# Task instructions
Only the lines from the one with "camera: 20 degrees right, 20 degrees up" to the end of the data, both ends included, should be output, exactly as they stand and without pictures.

[Image change detection data]
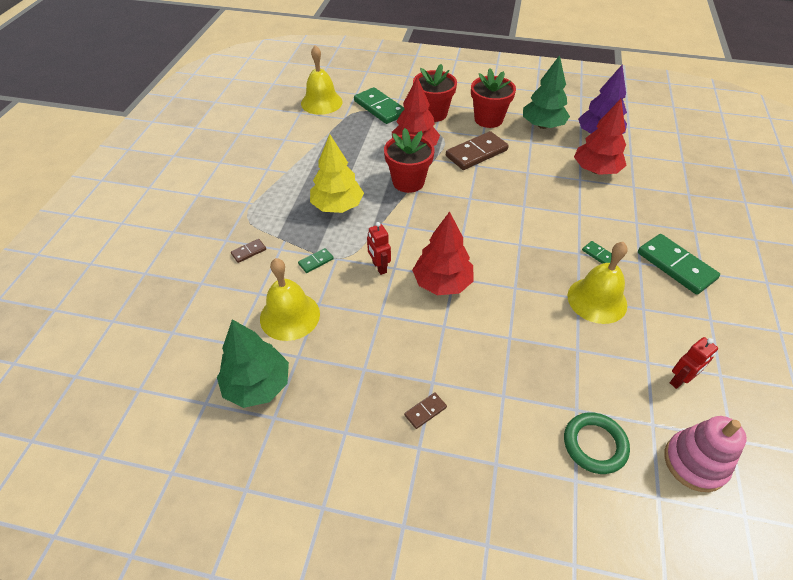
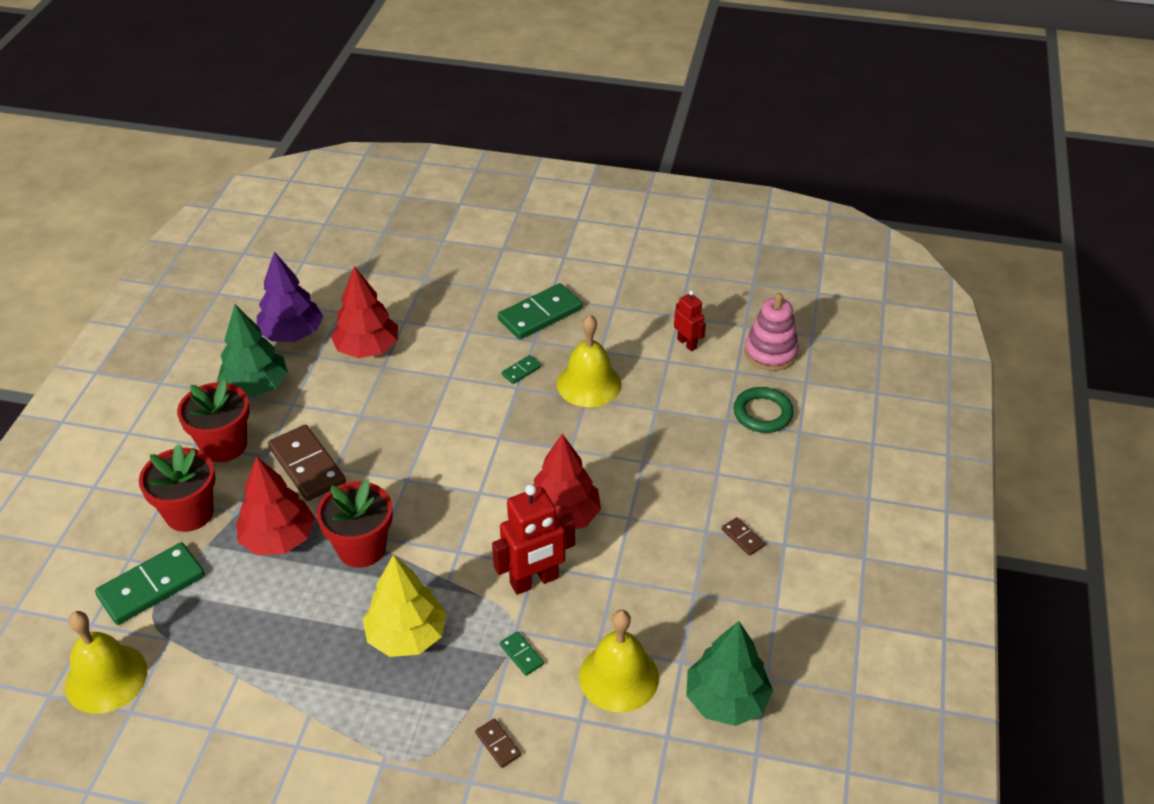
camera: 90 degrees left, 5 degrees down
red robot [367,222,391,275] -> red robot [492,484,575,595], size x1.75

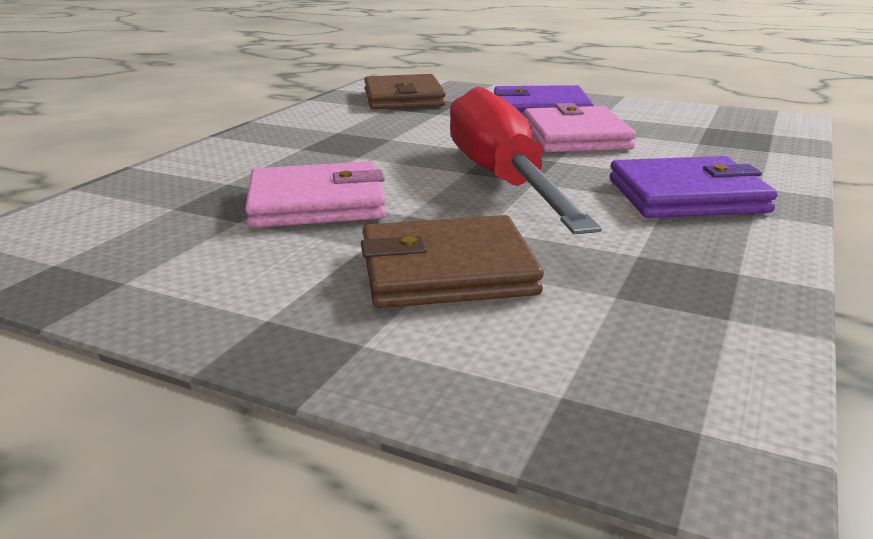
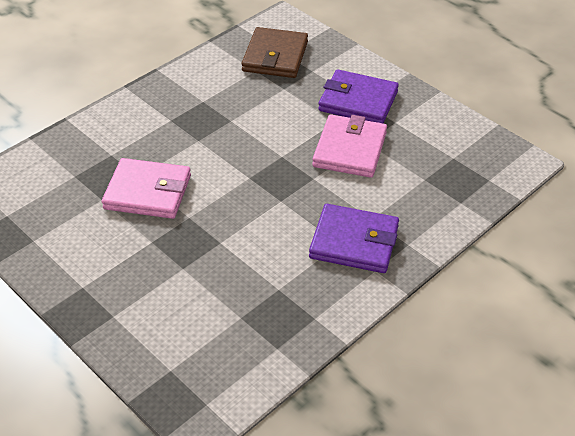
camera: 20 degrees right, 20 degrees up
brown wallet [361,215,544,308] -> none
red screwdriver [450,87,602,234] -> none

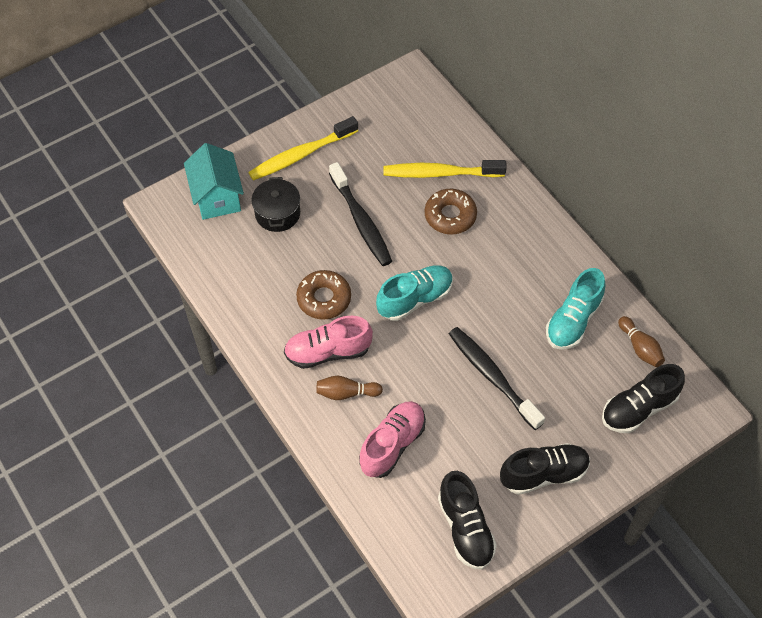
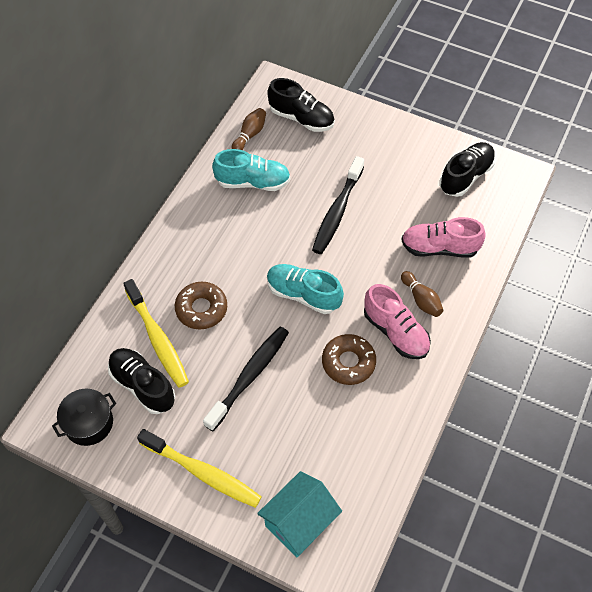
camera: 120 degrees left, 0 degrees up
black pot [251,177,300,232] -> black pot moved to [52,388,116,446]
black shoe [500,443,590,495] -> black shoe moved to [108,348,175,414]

# Your solution
camera: 20 degrees right, 20 degrees up
brown wallet [361,215,544,308] -> none
red screwdriver [450,87,602,234] -> none

camera: 120 degrees left, 0 degrees up
black pot [251,177,300,232] -> black pot moved to [52,388,116,446]
black shoe [500,443,590,495] -> black shoe moved to [108,348,175,414]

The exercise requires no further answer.